───── THE INPUT

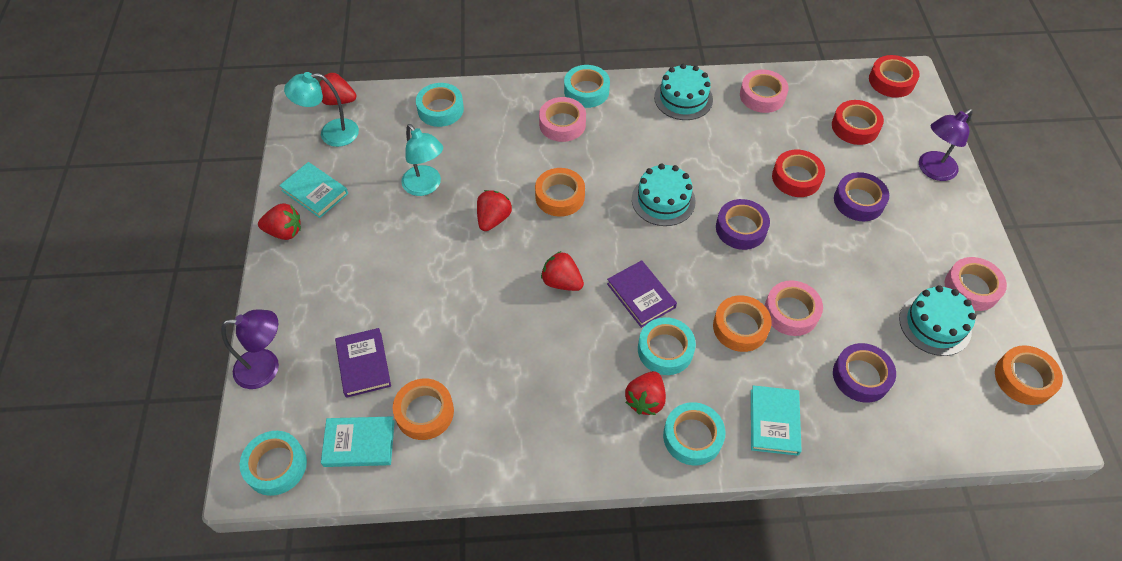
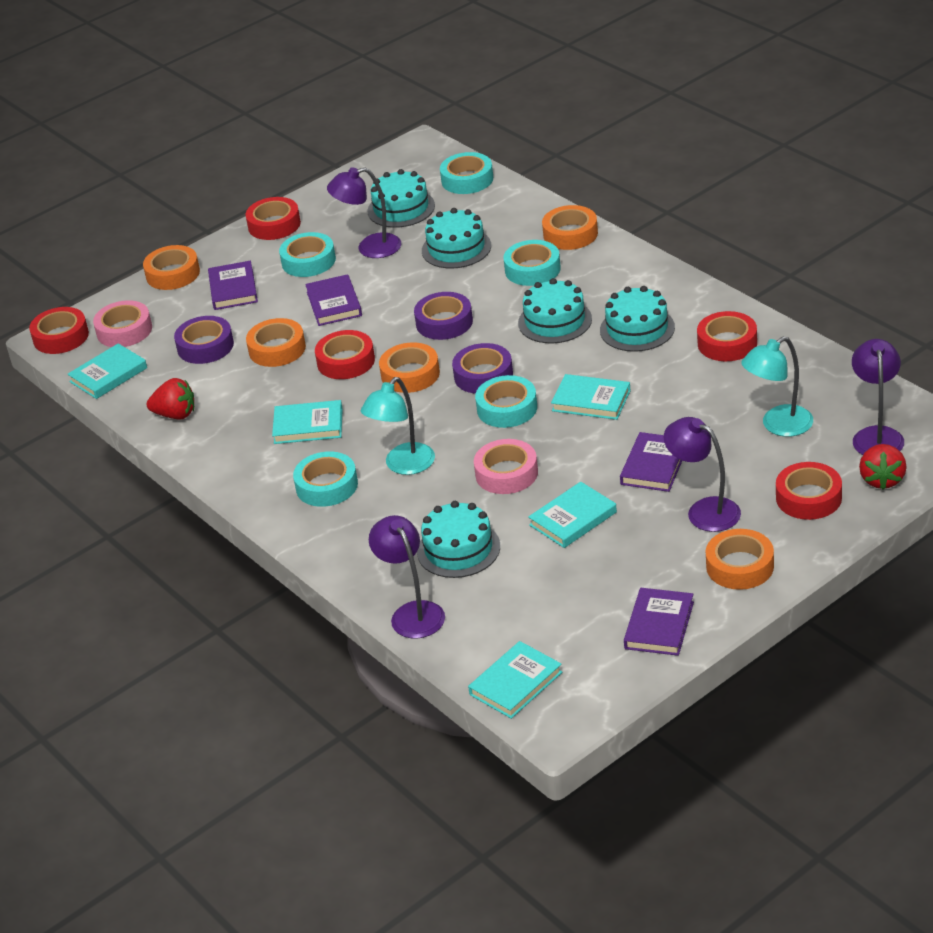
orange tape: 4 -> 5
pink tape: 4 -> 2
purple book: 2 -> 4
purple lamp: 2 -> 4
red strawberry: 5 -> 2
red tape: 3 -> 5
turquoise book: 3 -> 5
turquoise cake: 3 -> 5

──────────

# EXERCISE PROMPT:
Taking the line with "red strawberry: 5 -> 2" as the start and the last line of the data above as the end, write out those two lines and every line between them exactly, and only those.

# EXPECTED ANSWER:
red strawberry: 5 -> 2
red tape: 3 -> 5
turquoise book: 3 -> 5
turquoise cake: 3 -> 5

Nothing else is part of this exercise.